_TASK TO COMPLETE_
Transcribe each line of the records below exactly, excluding any embedded images.

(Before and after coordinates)

++++++

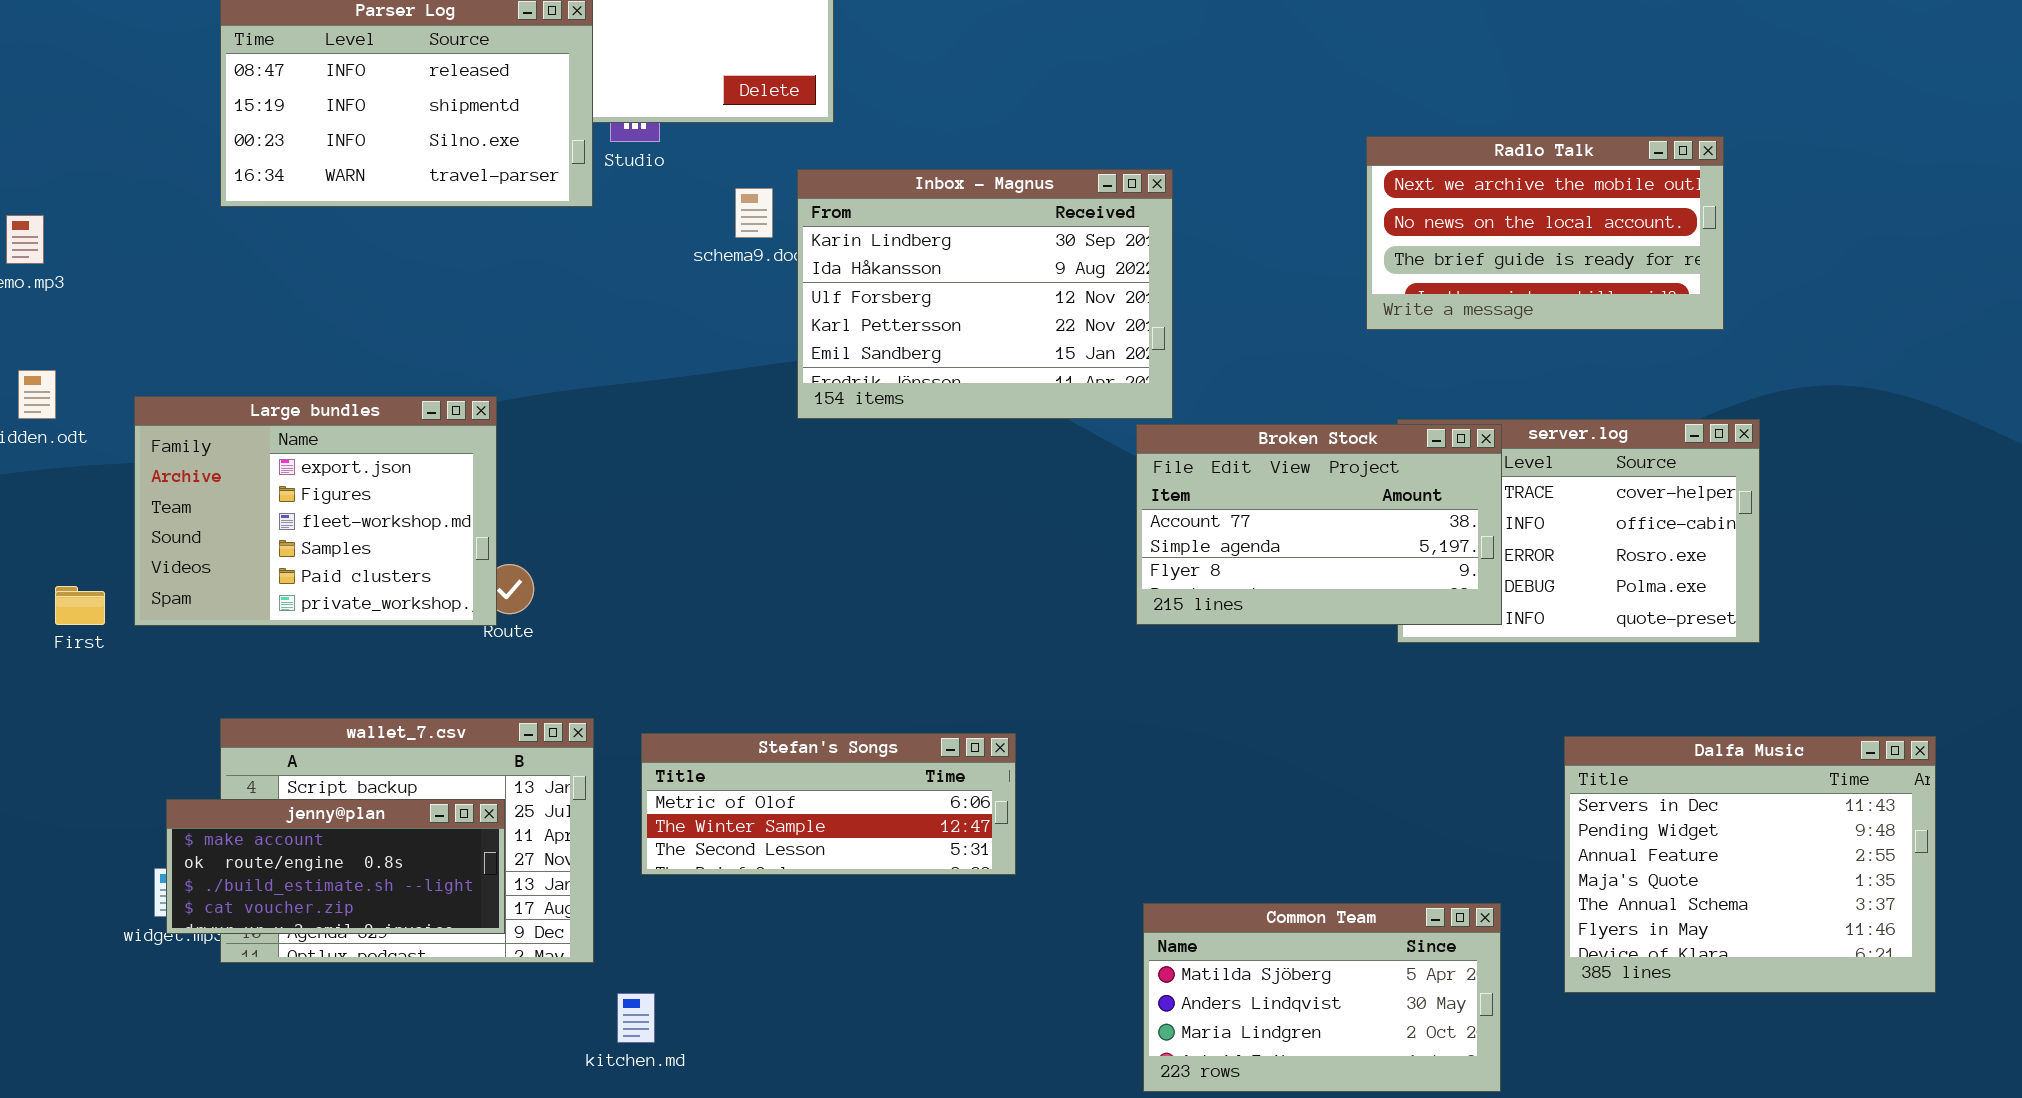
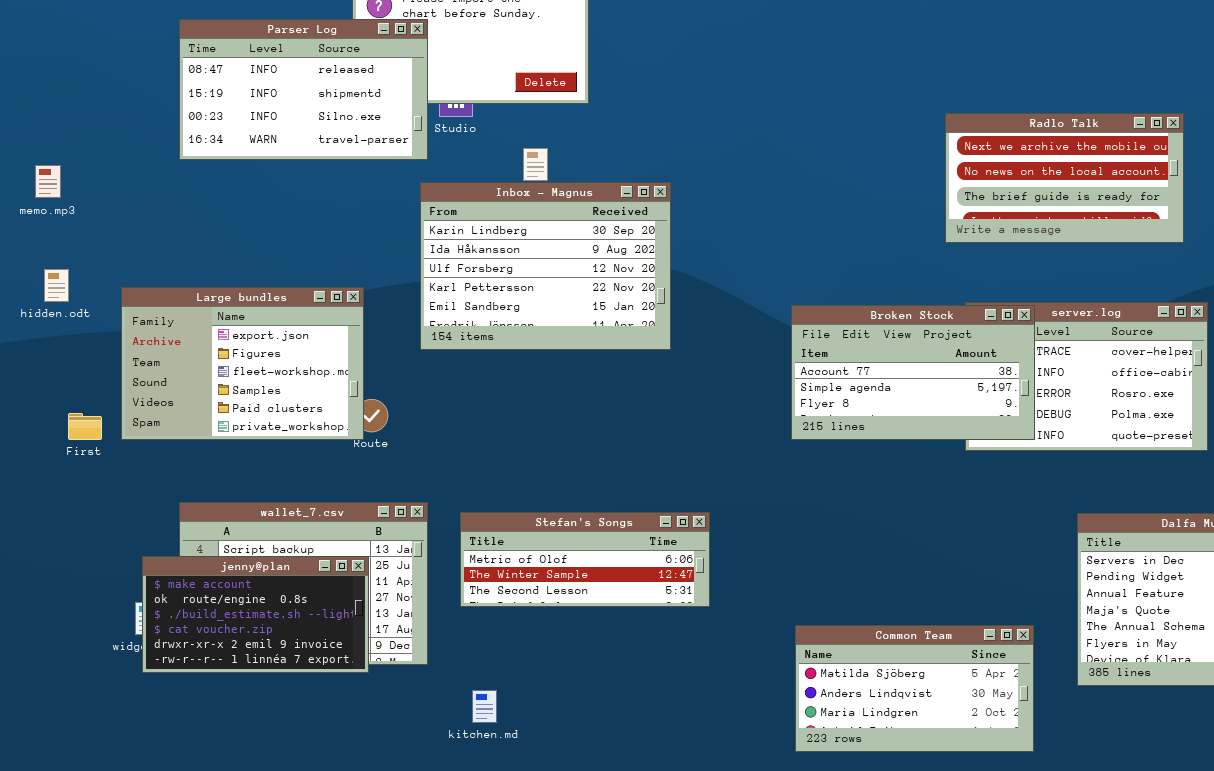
Inbox - Magnus: [797,169,1173,419] -> [420,182,671,350], moved
jenny@plan: [166,799,505,934] -> [142,556,369,673], resized
kitchen.md: [617,993,655,1043] -> [472,690,497,723], moved

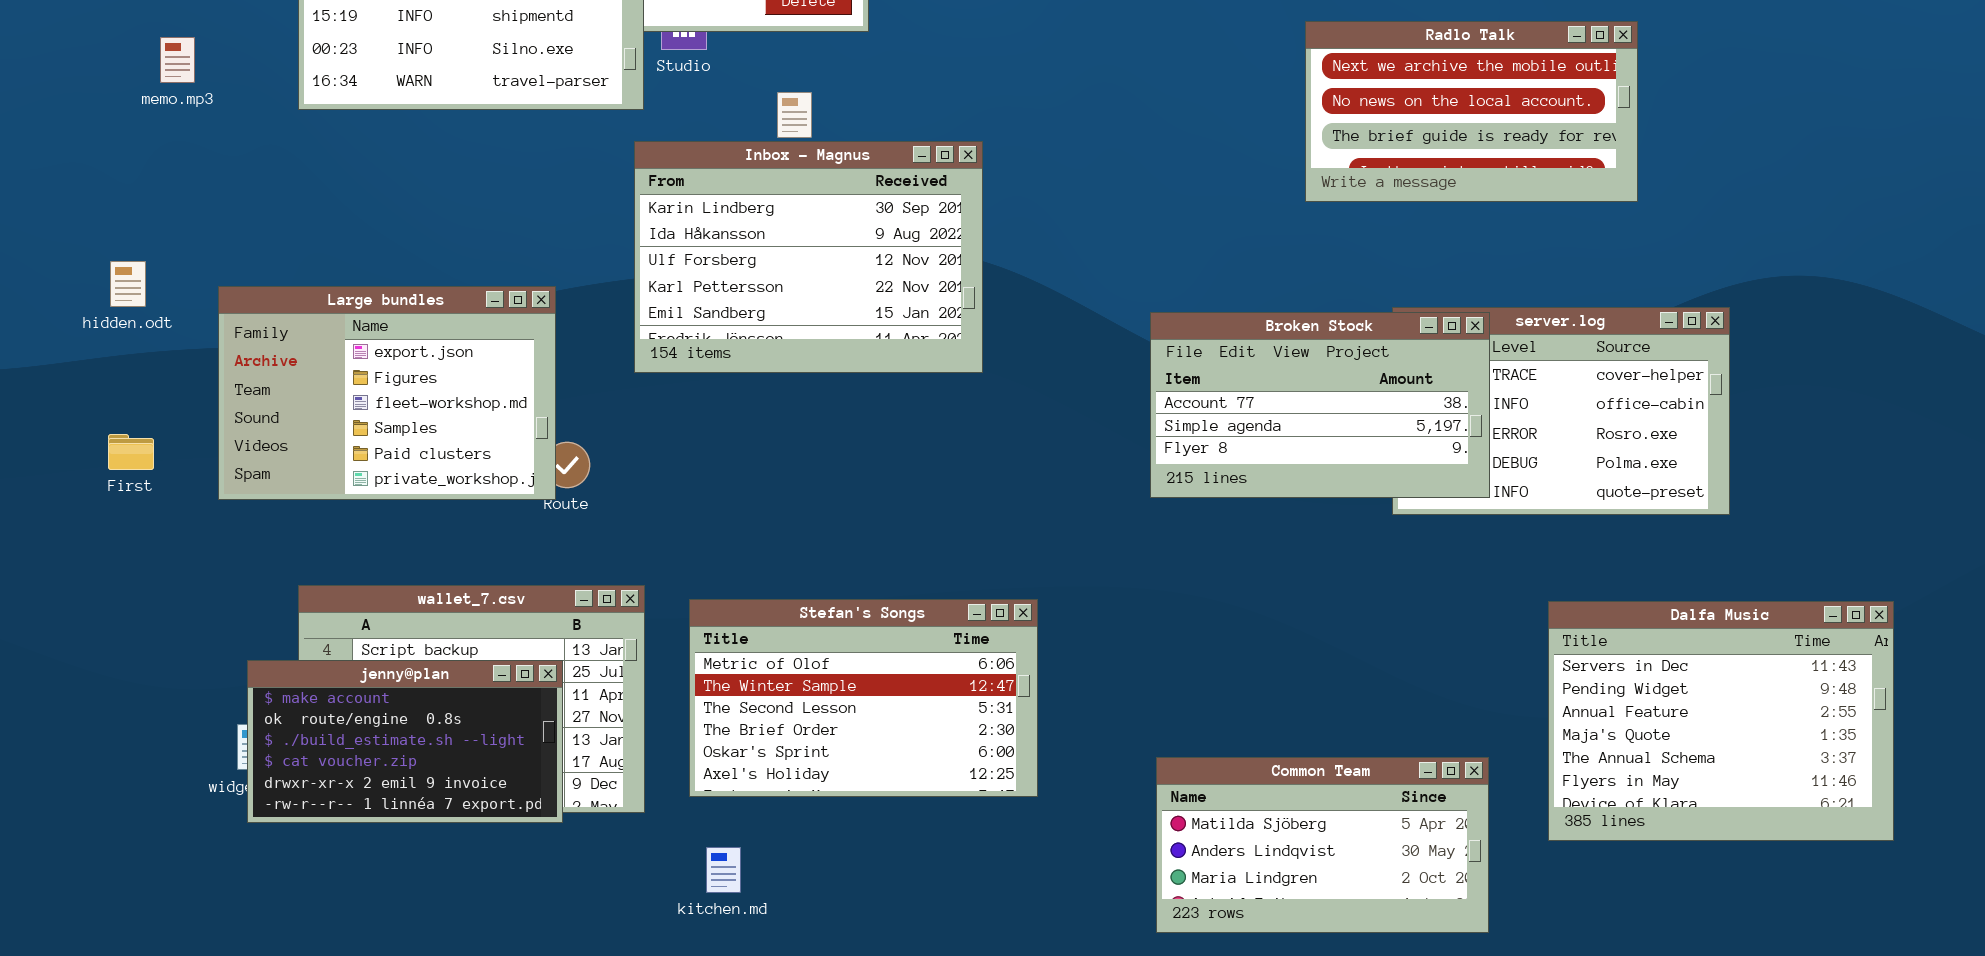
Radlo Talk: [945,113,1184,243] -> [1305,21,1638,202], moved
memo.mp3: [35,165,61,198] -> [160,37,195,83], moved
First: [68,413,102,440] -> [108,434,154,470], moved
Stefan's Songs: [460,512,710,607] -> [689,599,1038,797], resized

++++++

_TASK SOLUTION_
Inbox - Magnus: [797,169,1173,419] -> [420,182,671,350], moved
jenny@plan: [166,799,505,934] -> [142,556,369,673], resized
kitchen.md: [617,993,655,1043] -> [472,690,497,723], moved

Radlo Talk: [945,113,1184,243] -> [1305,21,1638,202], moved
memo.mp3: [35,165,61,198] -> [160,37,195,83], moved
First: [68,413,102,440] -> [108,434,154,470], moved
Stefan's Songs: [460,512,710,607] -> [689,599,1038,797], resized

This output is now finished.